Prompt. Transcribe, exactly as they appear, only the lines from the one holding "black heart: 5 -> 3" through the end of the entries below.

[Records contained in a dataset]
▬▬▬▬▬▬▬▬▬▬

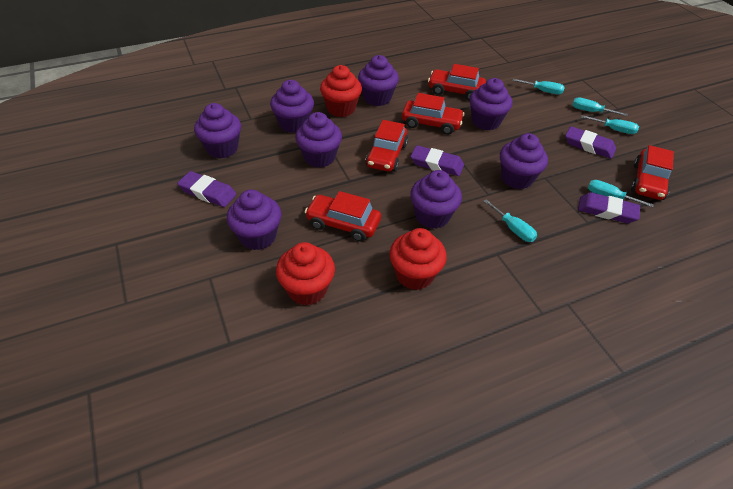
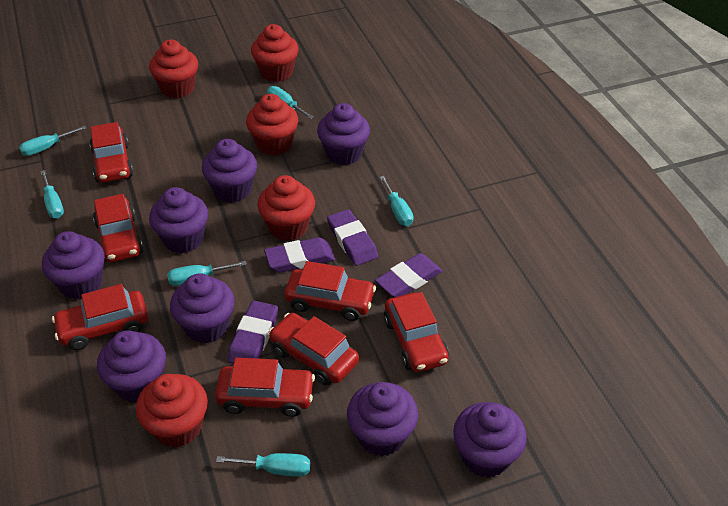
red car: 5 -> 7
red cupcake: 3 -> 5
turquoise screwdriver: 5 -> 6

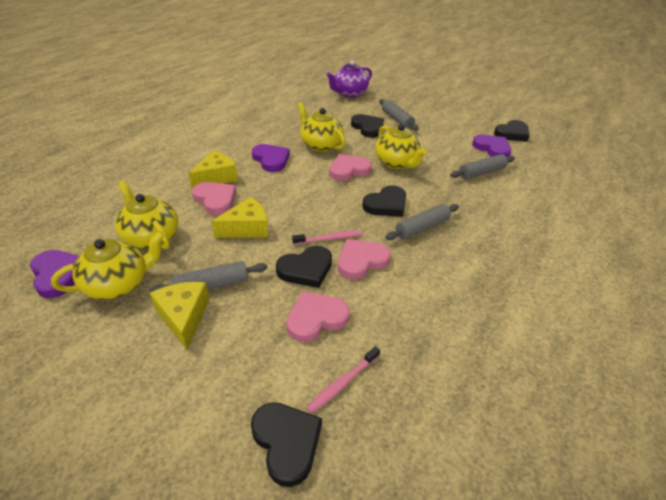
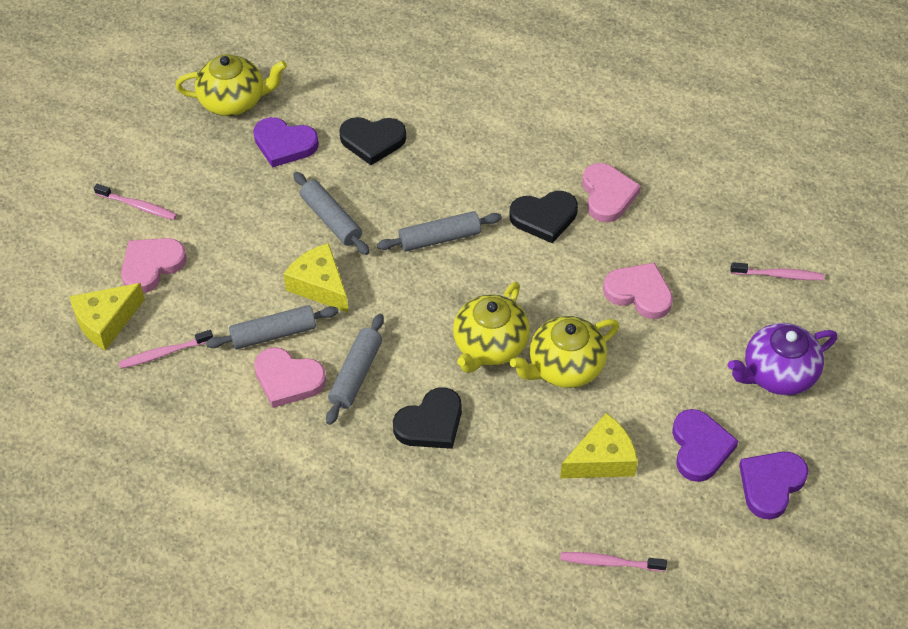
black heart: 5 -> 3
pink toothbrush: 2 -> 4
yellow teapot: 4 -> 3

▬▬▬▬▬▬▬▬▬▬

Worked solution.
black heart: 5 -> 3
pink toothbrush: 2 -> 4
yellow teapot: 4 -> 3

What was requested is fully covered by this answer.